#### [Your assignment]
Scan the entries below. Report each line where the string "spool" occurs.

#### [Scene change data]

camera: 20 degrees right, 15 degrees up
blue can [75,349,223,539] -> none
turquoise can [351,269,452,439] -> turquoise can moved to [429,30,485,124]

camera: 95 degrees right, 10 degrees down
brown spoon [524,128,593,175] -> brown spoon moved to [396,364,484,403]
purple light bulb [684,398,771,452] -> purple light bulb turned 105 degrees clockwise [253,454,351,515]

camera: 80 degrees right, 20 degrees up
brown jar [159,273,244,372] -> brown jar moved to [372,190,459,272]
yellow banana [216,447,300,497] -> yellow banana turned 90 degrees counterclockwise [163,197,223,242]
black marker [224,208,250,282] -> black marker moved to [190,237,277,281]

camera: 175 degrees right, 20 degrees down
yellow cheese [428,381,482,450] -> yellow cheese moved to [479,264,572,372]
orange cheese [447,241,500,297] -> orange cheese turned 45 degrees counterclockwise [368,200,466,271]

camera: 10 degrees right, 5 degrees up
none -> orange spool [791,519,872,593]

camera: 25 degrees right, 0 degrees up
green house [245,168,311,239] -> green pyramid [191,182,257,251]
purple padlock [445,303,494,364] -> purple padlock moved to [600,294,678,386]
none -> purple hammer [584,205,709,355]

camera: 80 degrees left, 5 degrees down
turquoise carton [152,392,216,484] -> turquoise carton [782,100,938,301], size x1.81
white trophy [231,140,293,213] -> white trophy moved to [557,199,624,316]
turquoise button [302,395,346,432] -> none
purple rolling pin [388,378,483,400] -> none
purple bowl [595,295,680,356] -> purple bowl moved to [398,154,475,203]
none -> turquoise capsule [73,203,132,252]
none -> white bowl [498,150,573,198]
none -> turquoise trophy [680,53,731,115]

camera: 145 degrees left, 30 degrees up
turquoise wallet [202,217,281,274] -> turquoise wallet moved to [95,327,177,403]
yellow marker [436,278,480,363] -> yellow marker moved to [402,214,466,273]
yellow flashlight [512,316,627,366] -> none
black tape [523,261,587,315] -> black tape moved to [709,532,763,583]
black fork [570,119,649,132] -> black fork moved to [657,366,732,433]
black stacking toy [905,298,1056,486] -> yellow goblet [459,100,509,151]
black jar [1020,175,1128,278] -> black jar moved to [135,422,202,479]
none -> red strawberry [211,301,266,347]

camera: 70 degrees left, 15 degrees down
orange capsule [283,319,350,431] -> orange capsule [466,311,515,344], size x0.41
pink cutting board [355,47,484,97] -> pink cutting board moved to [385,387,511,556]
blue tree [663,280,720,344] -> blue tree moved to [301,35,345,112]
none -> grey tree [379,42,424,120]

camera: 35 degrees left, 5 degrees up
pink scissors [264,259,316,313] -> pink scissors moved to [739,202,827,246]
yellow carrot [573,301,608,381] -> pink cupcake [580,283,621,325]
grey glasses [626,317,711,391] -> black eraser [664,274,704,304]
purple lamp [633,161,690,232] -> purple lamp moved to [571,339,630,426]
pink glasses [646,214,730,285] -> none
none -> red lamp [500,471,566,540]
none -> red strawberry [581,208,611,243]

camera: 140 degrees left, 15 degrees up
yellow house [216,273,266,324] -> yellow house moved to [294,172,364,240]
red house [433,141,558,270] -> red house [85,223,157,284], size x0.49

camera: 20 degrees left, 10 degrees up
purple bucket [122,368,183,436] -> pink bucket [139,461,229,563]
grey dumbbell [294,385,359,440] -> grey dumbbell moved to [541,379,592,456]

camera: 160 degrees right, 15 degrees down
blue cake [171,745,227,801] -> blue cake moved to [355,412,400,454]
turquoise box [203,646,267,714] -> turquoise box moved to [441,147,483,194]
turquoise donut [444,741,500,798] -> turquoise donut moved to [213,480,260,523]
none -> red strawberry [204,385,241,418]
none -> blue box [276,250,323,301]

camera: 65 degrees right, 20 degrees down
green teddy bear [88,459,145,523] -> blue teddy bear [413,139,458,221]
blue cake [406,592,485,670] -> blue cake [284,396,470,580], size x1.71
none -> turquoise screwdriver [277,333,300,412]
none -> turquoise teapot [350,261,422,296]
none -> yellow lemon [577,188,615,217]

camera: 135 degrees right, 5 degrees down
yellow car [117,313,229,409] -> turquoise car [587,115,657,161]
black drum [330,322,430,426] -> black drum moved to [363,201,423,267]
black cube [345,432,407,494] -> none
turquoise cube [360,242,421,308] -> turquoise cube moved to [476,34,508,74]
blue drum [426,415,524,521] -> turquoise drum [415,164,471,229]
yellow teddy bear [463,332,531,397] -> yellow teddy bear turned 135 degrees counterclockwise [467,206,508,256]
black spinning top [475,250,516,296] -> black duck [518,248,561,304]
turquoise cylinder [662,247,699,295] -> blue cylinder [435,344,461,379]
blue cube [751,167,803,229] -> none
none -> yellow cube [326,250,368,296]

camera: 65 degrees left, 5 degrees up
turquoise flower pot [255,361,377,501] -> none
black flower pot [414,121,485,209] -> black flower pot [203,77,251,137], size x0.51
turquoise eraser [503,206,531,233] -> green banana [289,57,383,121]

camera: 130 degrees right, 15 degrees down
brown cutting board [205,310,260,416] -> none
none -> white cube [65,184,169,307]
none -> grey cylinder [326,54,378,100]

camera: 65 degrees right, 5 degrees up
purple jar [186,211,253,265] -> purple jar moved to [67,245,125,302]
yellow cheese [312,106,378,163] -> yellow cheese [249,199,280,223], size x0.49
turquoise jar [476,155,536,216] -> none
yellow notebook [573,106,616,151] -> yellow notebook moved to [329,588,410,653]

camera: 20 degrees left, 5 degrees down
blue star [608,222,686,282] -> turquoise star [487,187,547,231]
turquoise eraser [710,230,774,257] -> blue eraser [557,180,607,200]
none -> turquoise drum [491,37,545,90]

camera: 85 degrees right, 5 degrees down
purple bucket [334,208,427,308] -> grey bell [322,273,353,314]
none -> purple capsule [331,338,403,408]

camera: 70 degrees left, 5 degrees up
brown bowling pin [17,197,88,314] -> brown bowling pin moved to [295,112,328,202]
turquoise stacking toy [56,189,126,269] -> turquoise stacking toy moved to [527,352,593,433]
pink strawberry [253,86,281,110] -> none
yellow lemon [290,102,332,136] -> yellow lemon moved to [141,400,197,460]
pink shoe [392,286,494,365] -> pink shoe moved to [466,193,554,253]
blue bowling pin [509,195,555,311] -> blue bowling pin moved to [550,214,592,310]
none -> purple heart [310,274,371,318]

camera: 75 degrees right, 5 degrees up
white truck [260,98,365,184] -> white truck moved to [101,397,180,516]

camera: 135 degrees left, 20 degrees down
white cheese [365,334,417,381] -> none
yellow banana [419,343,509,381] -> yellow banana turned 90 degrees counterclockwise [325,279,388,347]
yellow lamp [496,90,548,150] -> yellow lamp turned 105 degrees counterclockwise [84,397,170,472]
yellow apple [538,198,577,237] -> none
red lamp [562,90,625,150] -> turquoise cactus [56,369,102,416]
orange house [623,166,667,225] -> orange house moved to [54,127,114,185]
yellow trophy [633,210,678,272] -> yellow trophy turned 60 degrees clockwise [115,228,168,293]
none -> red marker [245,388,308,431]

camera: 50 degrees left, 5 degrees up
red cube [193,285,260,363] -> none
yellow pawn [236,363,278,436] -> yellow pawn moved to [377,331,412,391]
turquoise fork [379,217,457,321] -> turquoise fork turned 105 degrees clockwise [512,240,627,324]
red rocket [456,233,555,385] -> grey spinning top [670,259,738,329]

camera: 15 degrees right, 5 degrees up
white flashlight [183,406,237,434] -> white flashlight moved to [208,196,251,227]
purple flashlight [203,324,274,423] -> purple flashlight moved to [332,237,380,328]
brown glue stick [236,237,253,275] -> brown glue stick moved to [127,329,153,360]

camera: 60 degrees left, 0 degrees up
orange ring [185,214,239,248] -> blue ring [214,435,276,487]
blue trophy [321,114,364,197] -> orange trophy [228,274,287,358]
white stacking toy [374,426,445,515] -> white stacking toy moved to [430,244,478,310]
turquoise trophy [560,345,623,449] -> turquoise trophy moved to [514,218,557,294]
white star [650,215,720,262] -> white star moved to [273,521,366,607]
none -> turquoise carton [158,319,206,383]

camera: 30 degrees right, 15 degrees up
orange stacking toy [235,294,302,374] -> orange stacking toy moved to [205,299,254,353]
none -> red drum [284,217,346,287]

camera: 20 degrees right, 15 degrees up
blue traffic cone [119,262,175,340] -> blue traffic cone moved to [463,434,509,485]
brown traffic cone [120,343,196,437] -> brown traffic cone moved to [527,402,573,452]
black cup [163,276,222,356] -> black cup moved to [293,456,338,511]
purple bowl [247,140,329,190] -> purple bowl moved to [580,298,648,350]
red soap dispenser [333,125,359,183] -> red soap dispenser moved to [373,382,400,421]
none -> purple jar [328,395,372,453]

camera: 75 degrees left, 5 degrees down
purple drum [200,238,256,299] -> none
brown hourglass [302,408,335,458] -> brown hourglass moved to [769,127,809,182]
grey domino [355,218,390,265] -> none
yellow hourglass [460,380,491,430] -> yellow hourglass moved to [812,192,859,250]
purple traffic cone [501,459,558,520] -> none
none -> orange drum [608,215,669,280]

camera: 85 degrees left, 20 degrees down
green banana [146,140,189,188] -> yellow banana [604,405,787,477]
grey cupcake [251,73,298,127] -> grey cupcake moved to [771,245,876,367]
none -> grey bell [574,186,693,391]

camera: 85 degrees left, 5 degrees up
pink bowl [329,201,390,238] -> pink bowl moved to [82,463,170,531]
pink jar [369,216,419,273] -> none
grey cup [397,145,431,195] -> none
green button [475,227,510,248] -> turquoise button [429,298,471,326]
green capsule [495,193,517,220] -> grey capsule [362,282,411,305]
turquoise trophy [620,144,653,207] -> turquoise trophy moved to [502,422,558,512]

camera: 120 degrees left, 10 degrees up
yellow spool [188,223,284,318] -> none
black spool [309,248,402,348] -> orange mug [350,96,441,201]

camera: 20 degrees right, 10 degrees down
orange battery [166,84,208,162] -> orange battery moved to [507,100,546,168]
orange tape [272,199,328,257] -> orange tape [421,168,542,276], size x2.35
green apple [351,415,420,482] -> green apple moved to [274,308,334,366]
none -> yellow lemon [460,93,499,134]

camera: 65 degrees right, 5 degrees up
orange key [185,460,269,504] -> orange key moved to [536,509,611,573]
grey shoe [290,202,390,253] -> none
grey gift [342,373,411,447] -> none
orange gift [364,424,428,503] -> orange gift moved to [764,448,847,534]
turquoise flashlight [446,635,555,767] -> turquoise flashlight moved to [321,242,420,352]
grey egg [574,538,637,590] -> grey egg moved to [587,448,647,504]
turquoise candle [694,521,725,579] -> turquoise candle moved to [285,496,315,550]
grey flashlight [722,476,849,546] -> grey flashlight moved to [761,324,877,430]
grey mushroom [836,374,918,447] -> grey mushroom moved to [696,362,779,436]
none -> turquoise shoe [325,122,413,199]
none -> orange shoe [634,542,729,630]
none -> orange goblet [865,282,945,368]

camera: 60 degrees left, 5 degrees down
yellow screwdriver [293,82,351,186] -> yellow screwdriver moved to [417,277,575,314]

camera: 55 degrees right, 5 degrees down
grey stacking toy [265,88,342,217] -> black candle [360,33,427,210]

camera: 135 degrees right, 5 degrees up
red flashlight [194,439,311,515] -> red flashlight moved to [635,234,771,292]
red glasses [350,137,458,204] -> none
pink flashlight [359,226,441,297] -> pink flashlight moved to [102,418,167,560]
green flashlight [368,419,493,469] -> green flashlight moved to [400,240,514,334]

#### [Task response]
none -> orange spool [791,519,872,593]
yellow spool [188,223,284,318] -> none
black spool [309,248,402,348] -> orange mug [350,96,441,201]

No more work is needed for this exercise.